_Exercise prompt_. Pick every line out of the entries below that holds the string "MATRIX", and report them.

(Change detection data)
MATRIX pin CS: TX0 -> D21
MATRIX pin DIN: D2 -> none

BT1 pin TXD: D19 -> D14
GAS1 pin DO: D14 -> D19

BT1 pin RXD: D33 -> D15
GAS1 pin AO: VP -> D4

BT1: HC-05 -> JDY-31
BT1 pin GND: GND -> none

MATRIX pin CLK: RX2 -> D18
* * *
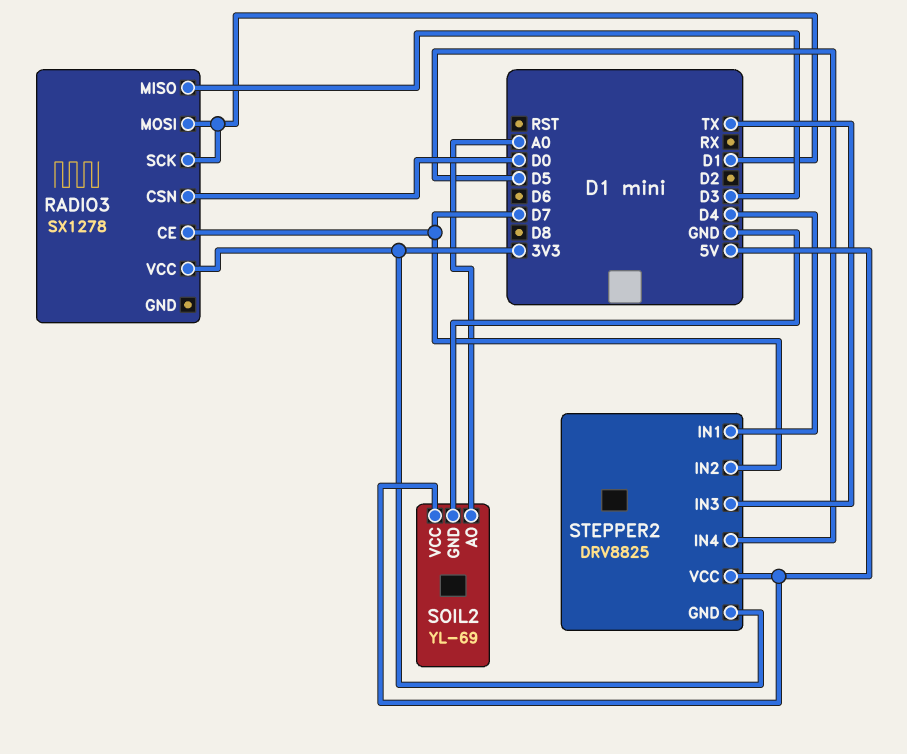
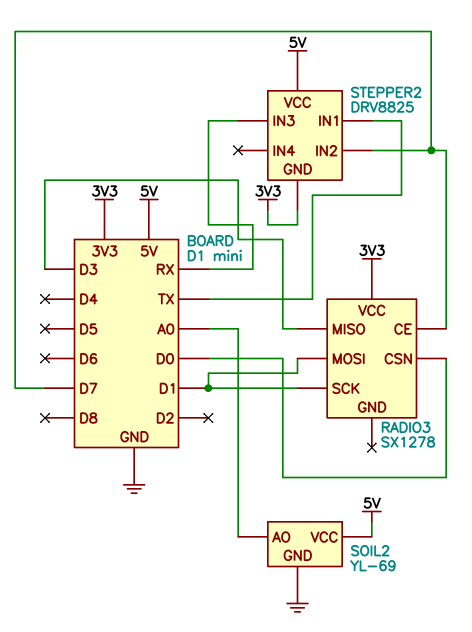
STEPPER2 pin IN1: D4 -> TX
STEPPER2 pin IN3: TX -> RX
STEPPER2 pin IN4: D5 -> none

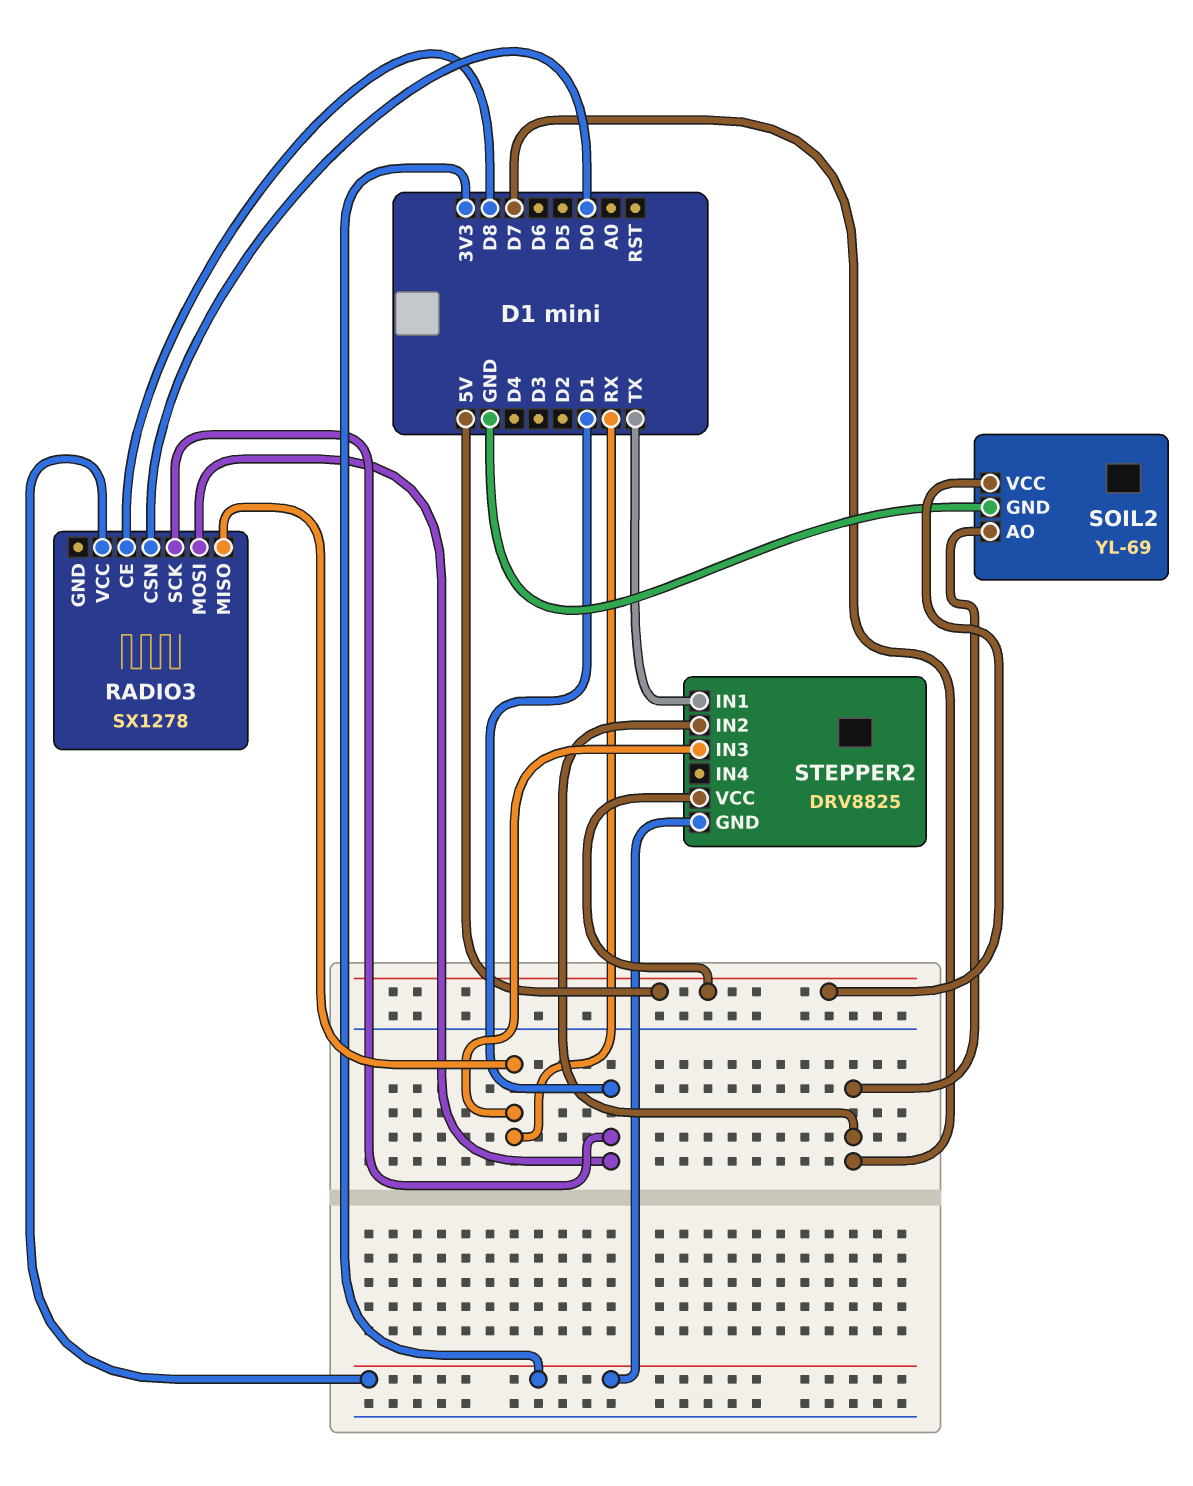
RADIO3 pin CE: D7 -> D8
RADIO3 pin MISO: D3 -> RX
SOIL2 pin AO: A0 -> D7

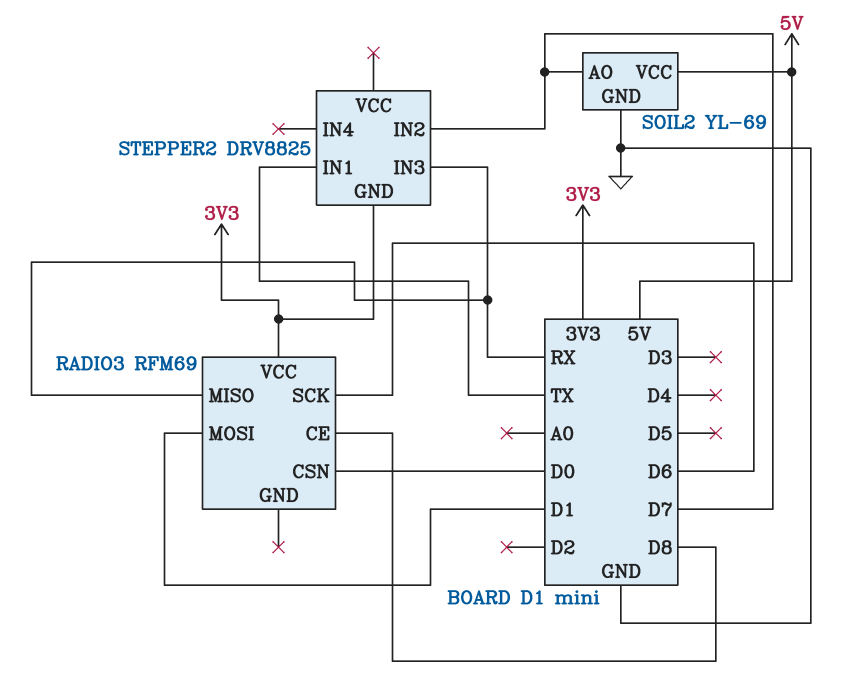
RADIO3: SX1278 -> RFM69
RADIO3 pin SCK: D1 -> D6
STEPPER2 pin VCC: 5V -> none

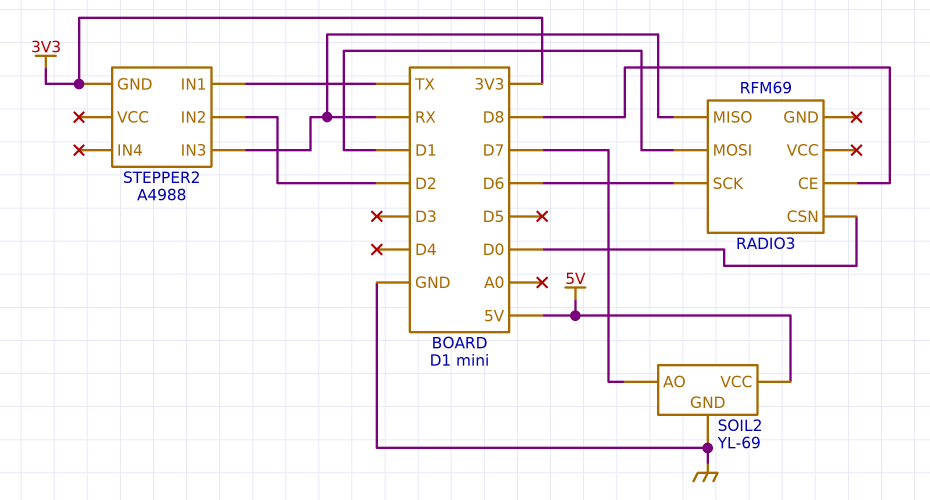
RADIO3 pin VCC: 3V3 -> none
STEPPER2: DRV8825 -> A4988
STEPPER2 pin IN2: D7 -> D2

_Expected answer_.
MATRIX pin CS: TX0 -> D21
MATRIX pin DIN: D2 -> none
MATRIX pin CLK: RX2 -> D18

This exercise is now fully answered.